<<<<

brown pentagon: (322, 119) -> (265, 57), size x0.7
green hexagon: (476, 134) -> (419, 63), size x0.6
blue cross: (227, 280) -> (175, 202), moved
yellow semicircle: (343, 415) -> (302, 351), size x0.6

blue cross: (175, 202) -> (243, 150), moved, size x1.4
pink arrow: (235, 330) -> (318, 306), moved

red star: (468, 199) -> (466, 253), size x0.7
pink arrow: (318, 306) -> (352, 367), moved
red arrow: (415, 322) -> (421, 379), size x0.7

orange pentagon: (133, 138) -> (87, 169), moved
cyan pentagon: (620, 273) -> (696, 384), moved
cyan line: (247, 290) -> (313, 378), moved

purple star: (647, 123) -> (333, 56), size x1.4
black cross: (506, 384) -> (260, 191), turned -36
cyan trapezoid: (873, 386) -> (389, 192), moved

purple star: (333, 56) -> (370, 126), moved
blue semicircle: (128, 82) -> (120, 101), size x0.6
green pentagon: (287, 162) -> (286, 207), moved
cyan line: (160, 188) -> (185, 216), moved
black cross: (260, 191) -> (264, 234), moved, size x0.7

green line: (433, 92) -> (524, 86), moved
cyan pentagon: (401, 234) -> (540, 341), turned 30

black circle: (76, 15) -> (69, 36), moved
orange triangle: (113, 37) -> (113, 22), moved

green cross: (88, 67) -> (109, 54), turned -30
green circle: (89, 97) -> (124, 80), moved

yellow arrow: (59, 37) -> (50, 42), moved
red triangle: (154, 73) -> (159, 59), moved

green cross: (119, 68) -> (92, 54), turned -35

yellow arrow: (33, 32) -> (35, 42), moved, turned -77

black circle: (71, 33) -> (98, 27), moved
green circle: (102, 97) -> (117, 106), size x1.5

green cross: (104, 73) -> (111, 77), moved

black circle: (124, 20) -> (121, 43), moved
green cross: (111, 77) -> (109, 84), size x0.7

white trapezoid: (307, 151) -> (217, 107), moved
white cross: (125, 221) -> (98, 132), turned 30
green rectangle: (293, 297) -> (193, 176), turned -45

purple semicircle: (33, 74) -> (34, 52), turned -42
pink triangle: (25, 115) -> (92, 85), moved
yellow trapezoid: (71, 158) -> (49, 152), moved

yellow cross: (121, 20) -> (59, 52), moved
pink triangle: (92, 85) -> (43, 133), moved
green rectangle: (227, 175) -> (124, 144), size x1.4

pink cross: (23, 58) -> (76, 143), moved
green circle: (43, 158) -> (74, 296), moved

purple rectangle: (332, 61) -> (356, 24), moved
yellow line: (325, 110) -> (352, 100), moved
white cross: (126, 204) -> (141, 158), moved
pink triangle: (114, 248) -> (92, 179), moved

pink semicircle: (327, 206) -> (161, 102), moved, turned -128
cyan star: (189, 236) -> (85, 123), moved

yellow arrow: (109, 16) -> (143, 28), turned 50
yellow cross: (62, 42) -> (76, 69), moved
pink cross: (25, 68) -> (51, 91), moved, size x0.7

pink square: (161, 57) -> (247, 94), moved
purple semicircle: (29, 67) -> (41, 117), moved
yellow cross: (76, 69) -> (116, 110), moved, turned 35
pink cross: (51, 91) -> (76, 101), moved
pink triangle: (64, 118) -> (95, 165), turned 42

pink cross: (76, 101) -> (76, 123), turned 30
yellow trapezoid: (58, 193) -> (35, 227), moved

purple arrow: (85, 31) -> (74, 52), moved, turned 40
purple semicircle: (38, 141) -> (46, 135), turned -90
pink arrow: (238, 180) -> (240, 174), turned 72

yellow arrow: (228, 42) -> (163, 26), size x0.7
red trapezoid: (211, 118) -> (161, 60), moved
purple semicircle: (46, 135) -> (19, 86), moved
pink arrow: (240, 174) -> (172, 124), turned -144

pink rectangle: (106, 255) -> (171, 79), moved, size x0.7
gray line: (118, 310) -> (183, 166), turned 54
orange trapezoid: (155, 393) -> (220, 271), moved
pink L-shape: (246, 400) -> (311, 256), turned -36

>>>>

■ **What you have to do**
Using the records above, copy word for word the line with "green cross: (88, 67)", the line with "orange trapezoid: (155, 393)", and every line between them.

■ **Response to the task**
green cross: (88, 67) -> (109, 54), turned -30
green circle: (89, 97) -> (124, 80), moved

yellow arrow: (59, 37) -> (50, 42), moved
red triangle: (154, 73) -> (159, 59), moved

green cross: (119, 68) -> (92, 54), turned -35

yellow arrow: (33, 32) -> (35, 42), moved, turned -77

black circle: (71, 33) -> (98, 27), moved
green circle: (102, 97) -> (117, 106), size x1.5

green cross: (104, 73) -> (111, 77), moved

black circle: (124, 20) -> (121, 43), moved
green cross: (111, 77) -> (109, 84), size x0.7

white trapezoid: (307, 151) -> (217, 107), moved
white cross: (125, 221) -> (98, 132), turned 30
green rectangle: (293, 297) -> (193, 176), turned -45

purple semicircle: (33, 74) -> (34, 52), turned -42
pink triangle: (25, 115) -> (92, 85), moved
yellow trapezoid: (71, 158) -> (49, 152), moved

yellow cross: (121, 20) -> (59, 52), moved
pink triangle: (92, 85) -> (43, 133), moved
green rectangle: (227, 175) -> (124, 144), size x1.4

pink cross: (23, 58) -> (76, 143), moved
green circle: (43, 158) -> (74, 296), moved

purple rectangle: (332, 61) -> (356, 24), moved
yellow line: (325, 110) -> (352, 100), moved
white cross: (126, 204) -> (141, 158), moved
pink triangle: (114, 248) -> (92, 179), moved

pink semicircle: (327, 206) -> (161, 102), moved, turned -128
cyan star: (189, 236) -> (85, 123), moved

yellow arrow: (109, 16) -> (143, 28), turned 50
yellow cross: (62, 42) -> (76, 69), moved
pink cross: (25, 68) -> (51, 91), moved, size x0.7

pink square: (161, 57) -> (247, 94), moved
purple semicircle: (29, 67) -> (41, 117), moved
yellow cross: (76, 69) -> (116, 110), moved, turned 35
pink cross: (51, 91) -> (76, 101), moved
pink triangle: (64, 118) -> (95, 165), turned 42

pink cross: (76, 101) -> (76, 123), turned 30
yellow trapezoid: (58, 193) -> (35, 227), moved

purple arrow: (85, 31) -> (74, 52), moved, turned 40
purple semicircle: (38, 141) -> (46, 135), turned -90
pink arrow: (238, 180) -> (240, 174), turned 72

yellow arrow: (228, 42) -> (163, 26), size x0.7
red trapezoid: (211, 118) -> (161, 60), moved
purple semicircle: (46, 135) -> (19, 86), moved
pink arrow: (240, 174) -> (172, 124), turned -144

pink rectangle: (106, 255) -> (171, 79), moved, size x0.7
gray line: (118, 310) -> (183, 166), turned 54
orange trapezoid: (155, 393) -> (220, 271), moved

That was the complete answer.